## Exercise:
Search the records below for the string "pawn", and report each line that contains it.

## Material for the task:
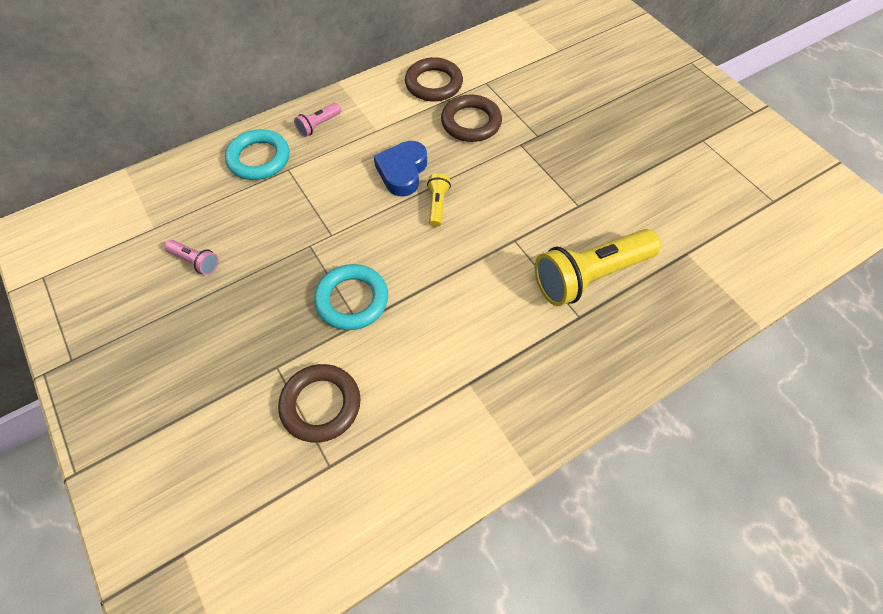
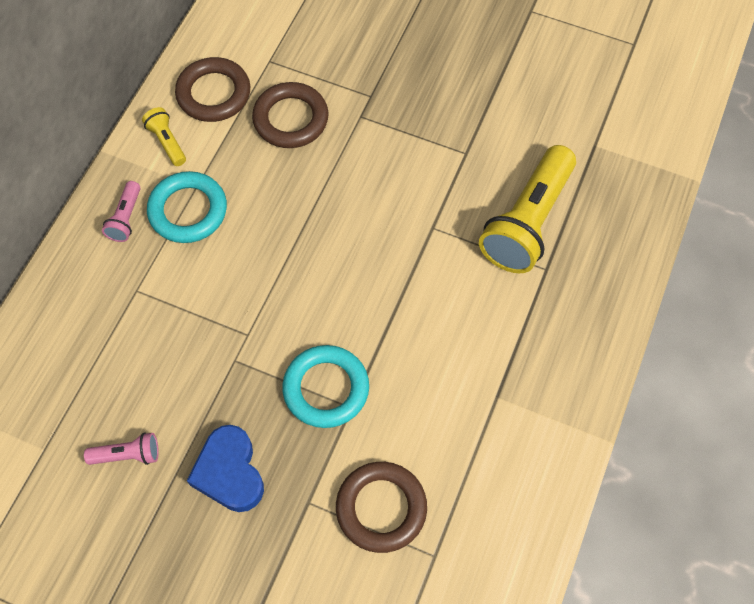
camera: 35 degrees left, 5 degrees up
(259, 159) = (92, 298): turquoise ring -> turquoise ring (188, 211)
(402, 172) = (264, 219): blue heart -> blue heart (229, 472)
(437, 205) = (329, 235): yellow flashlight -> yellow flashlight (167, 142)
...
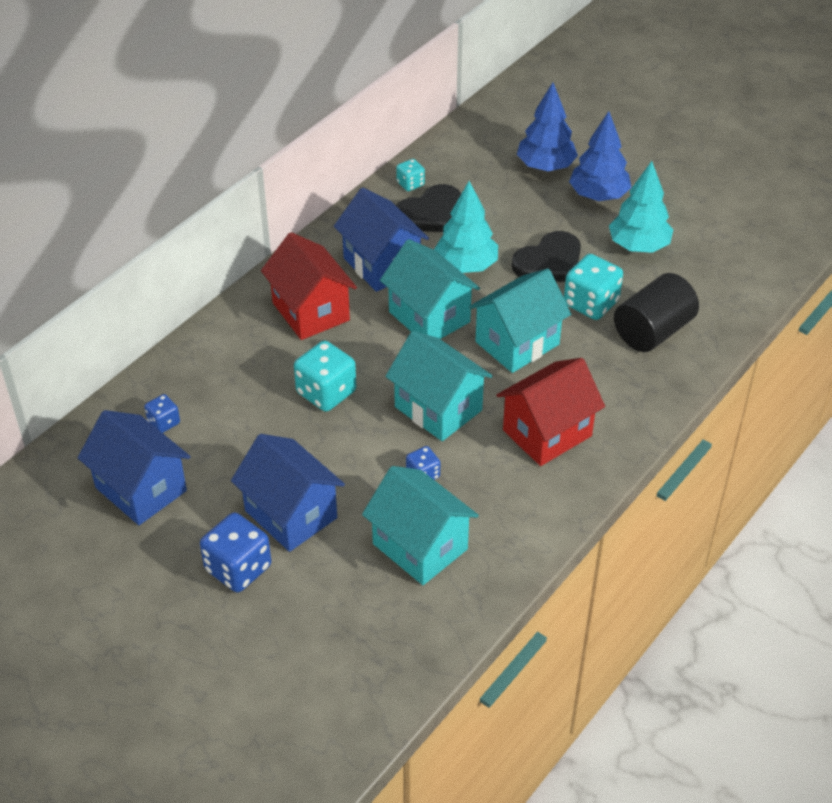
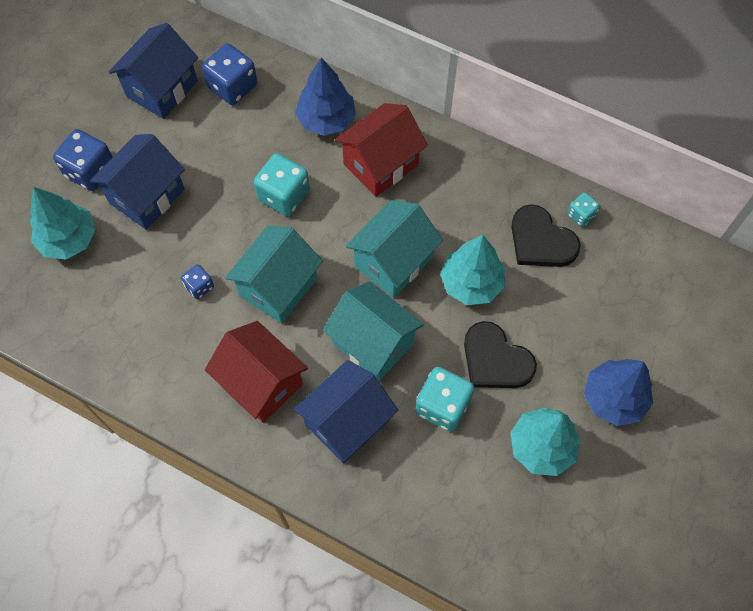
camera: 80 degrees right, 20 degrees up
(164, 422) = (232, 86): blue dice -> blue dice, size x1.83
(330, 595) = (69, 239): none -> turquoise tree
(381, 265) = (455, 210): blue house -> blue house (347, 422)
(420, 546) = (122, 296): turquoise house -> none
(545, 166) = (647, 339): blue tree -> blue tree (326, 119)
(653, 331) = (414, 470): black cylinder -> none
* * *
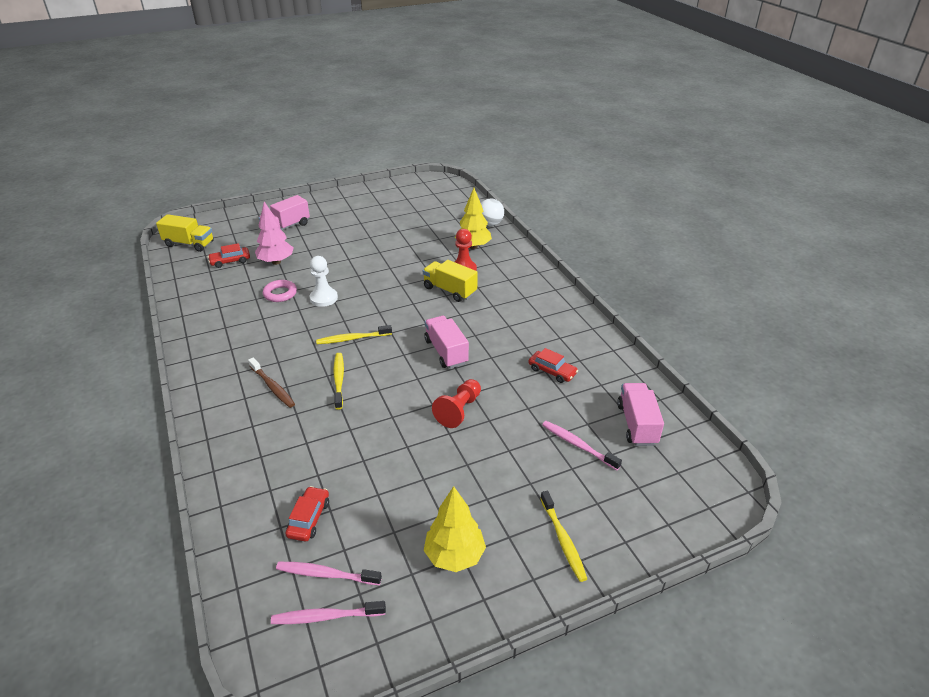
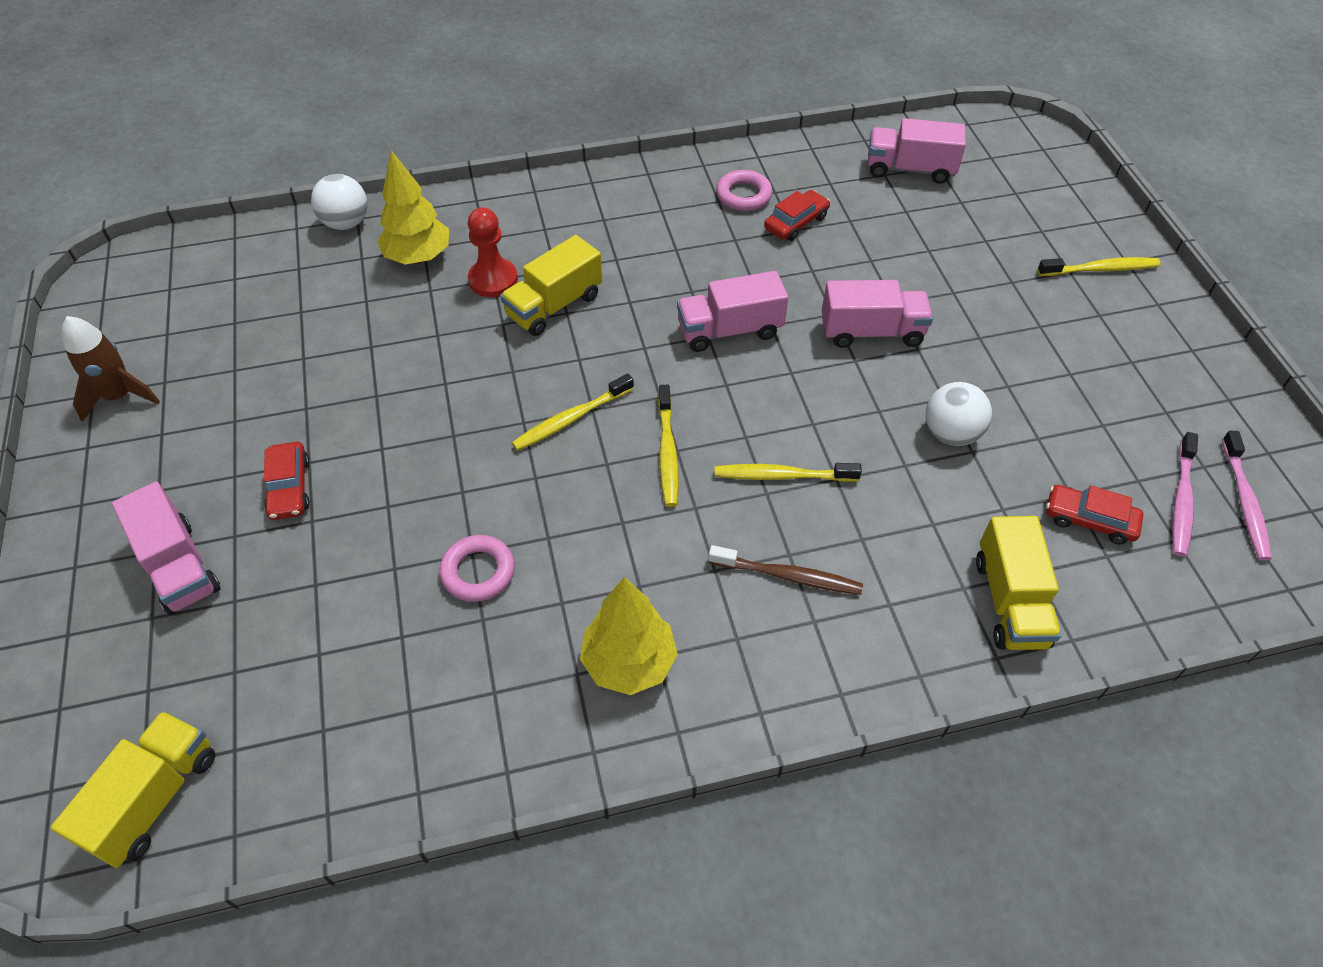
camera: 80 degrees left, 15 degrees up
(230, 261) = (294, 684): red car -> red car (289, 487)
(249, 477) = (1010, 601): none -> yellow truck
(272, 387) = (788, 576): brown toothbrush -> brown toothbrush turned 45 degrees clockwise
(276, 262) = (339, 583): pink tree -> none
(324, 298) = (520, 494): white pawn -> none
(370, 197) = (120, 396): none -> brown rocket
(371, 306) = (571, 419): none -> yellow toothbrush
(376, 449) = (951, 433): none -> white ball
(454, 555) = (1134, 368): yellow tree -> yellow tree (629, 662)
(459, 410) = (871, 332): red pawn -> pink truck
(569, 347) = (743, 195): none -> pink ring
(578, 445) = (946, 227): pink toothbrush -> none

## Result of this task:
(324, 298) = (520, 494): white pawn -> none
(459, 410) = (871, 332): red pawn -> pink truck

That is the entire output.